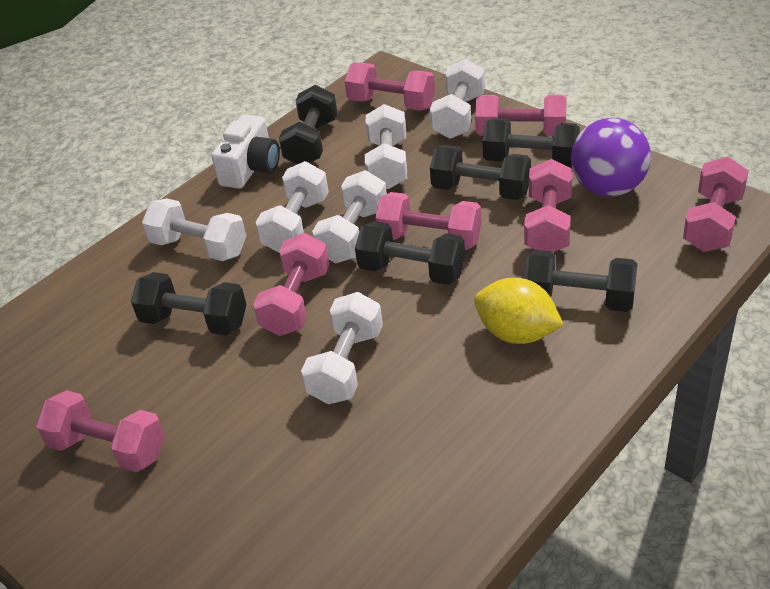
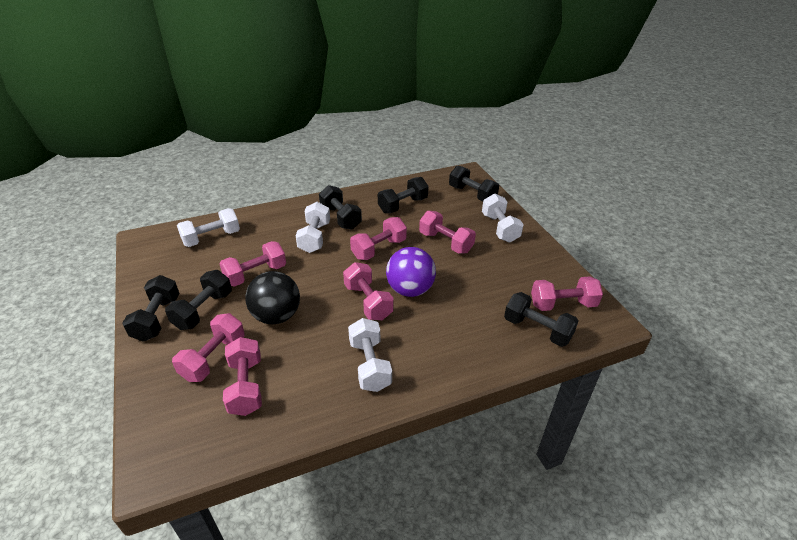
black ball: 0 -> 1
white camera: 1 -> 0
white dumbbell: 6 -> 4
yellow lemon: 1 -> 0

WHAT IS EXPECTED: In full and without any pictures, print the listing above exactly.

RESULT OF THE TASK:
black ball: 0 -> 1
white camera: 1 -> 0
white dumbbell: 6 -> 4
yellow lemon: 1 -> 0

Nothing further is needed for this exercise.